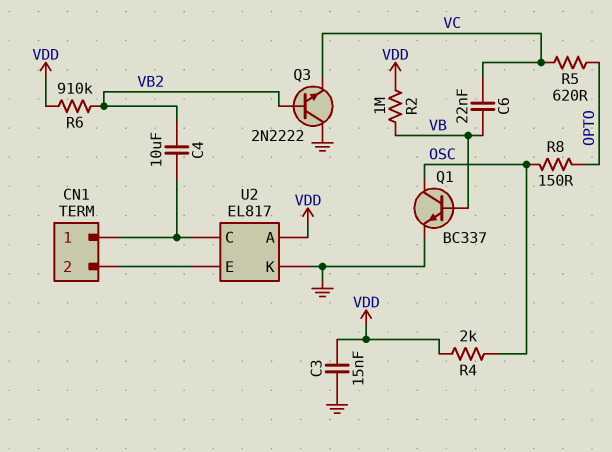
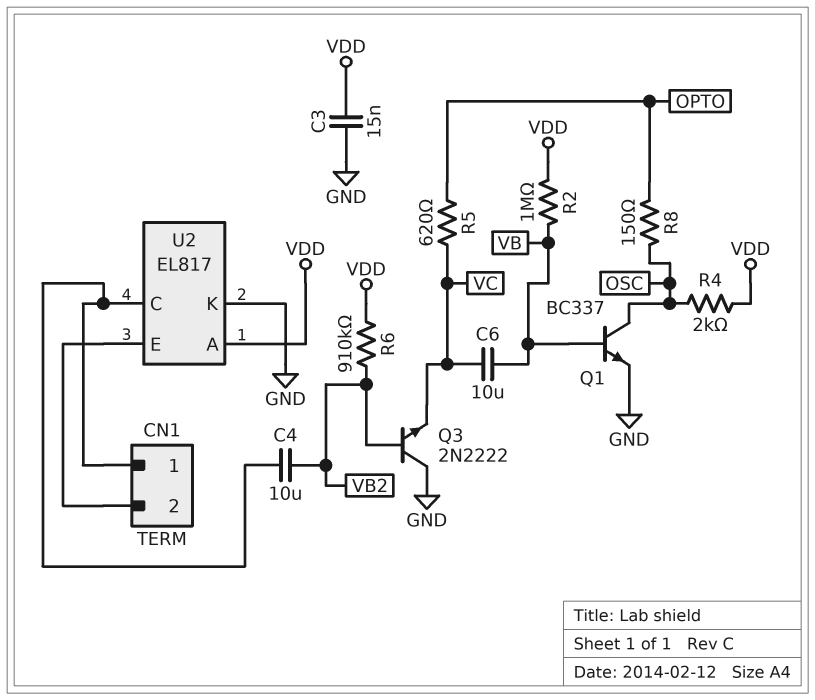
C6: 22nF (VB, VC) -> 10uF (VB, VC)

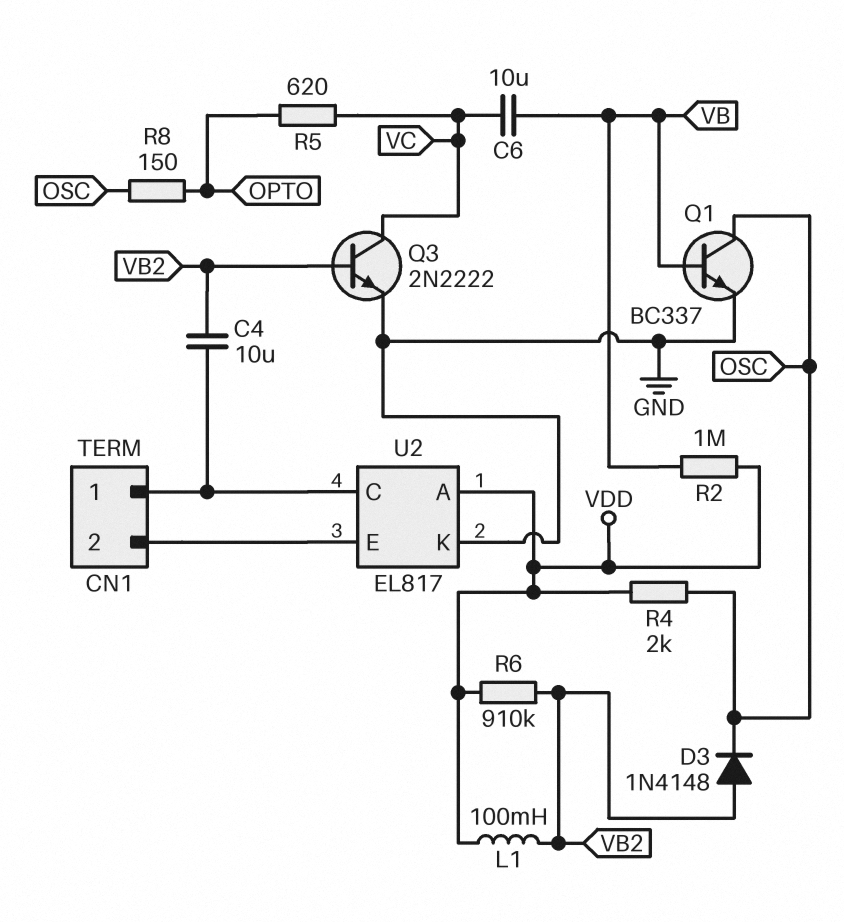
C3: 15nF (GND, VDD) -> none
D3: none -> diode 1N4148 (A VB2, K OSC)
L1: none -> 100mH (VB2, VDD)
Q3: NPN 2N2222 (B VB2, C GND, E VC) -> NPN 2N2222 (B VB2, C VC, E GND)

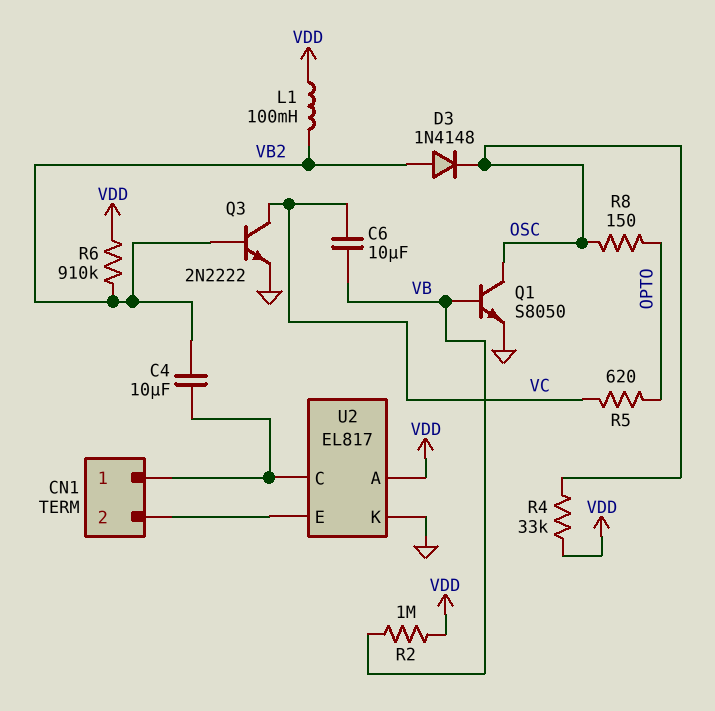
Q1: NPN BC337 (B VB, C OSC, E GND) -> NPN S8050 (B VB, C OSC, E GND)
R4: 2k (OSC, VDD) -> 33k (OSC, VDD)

--

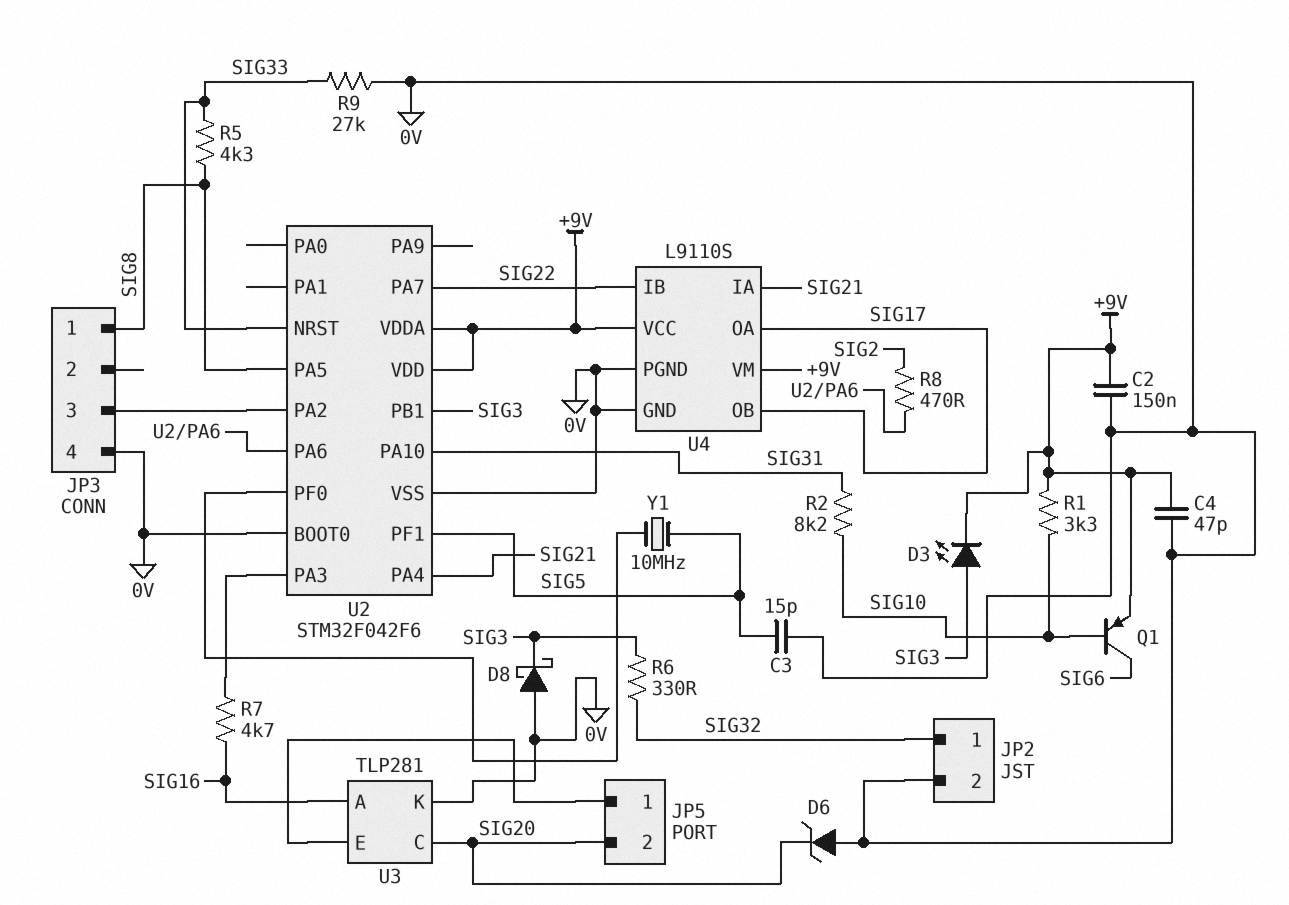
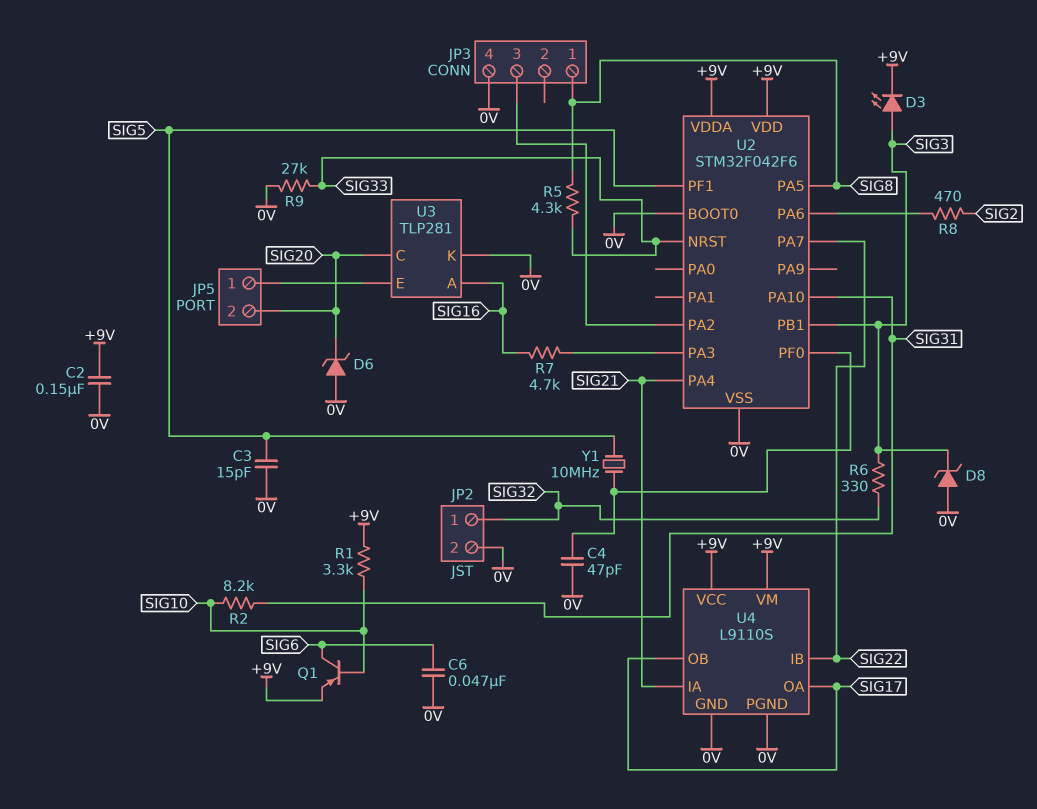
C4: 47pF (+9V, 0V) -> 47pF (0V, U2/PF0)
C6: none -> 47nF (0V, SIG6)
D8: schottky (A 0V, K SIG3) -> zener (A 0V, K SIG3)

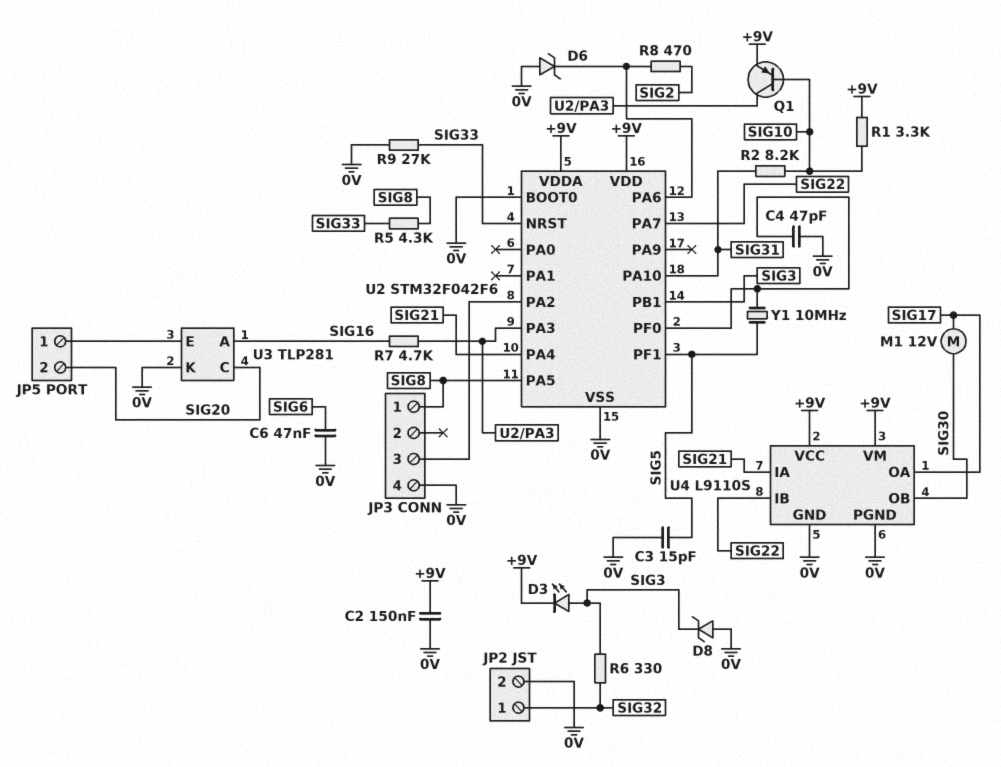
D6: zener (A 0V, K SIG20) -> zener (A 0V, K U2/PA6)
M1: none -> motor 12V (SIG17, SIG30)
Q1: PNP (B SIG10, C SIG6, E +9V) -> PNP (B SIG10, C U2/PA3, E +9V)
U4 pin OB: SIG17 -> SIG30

● **About this exercise**
Throughout the material above, find lines holding the word "none", then copy them.

● **Solution to this exercise**
C3: 15nF (GND, VDD) -> none
D3: none -> diode 1N4148 (A VB2, K OSC)
L1: none -> 100mH (VB2, VDD)
C6: none -> 47nF (0V, SIG6)
M1: none -> motor 12V (SIG17, SIG30)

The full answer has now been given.